* [Required task]: Your task is to print all of the data word for word.

---------- Supplied records

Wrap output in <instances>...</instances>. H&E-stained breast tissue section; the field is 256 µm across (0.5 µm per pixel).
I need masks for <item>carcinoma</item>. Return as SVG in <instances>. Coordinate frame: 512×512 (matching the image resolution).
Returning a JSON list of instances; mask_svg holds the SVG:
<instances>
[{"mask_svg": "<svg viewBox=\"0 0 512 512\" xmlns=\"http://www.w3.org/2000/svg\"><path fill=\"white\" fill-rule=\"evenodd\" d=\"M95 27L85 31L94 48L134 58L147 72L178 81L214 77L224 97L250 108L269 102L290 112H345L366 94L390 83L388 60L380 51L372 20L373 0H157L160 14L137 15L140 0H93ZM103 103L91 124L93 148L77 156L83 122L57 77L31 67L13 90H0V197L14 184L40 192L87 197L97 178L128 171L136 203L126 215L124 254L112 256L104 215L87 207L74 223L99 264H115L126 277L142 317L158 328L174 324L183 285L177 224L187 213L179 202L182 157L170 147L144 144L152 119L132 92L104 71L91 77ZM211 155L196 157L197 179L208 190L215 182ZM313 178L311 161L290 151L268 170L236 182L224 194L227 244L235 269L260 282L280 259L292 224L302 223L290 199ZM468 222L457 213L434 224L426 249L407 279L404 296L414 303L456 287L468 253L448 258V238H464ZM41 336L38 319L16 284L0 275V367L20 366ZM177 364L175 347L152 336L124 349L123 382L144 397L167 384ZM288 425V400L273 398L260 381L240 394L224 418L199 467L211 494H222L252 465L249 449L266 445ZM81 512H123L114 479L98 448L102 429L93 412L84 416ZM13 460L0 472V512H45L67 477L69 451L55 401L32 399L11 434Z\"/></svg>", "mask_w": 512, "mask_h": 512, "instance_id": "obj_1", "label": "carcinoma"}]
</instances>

--------------------

* [Complete answer]:
Wrap output in <instances>...</instances>. H&E-stained breast tissue section; the field is 256 µm across (0.5 µm per pixel).
I need masks for <item>carcinoma</item>. Return as SVG in <instances>. Coordinate frame: 512×512 (matching the image resolution).
Returning a JSON list of instances; mask_svg holds the SVG:
<instances>
[{"mask_svg": "<svg viewBox=\"0 0 512 512\" xmlns=\"http://www.w3.org/2000/svg\"><path fill=\"white\" fill-rule=\"evenodd\" d=\"M95 27L85 31L94 48L134 58L147 72L178 81L214 77L224 97L250 108L269 102L290 112H345L366 94L390 83L388 60L380 51L372 20L373 0H157L160 14L137 15L140 0H93ZM103 103L91 124L93 148L77 156L83 122L57 77L31 67L13 90H0V197L14 184L40 192L87 197L97 178L128 171L136 203L126 215L124 254L112 256L104 215L87 207L74 223L99 264H115L126 277L142 317L158 328L174 324L183 285L177 224L187 213L179 202L182 157L170 147L144 144L152 119L132 92L104 71L91 77ZM211 155L196 157L197 179L208 190L215 182ZM313 178L311 161L290 151L268 170L236 182L224 194L227 244L235 269L260 282L280 259L292 224L302 223L290 199ZM468 222L457 213L434 224L426 249L407 279L404 296L414 303L456 287L468 253L448 258V238H464ZM41 336L38 319L16 284L0 275V367L20 366ZM177 364L175 347L152 336L124 349L123 382L144 397L167 384ZM288 425V400L273 398L260 381L240 394L224 418L199 467L211 494H222L252 465L249 449L266 445ZM81 512H123L114 479L98 448L102 429L93 412L84 416ZM13 460L0 472V512H45L67 477L69 451L55 401L32 399L11 434Z\"/></svg>", "mask_w": 512, "mask_h": 512, "instance_id": "obj_1", "label": "carcinoma"}]
</instances>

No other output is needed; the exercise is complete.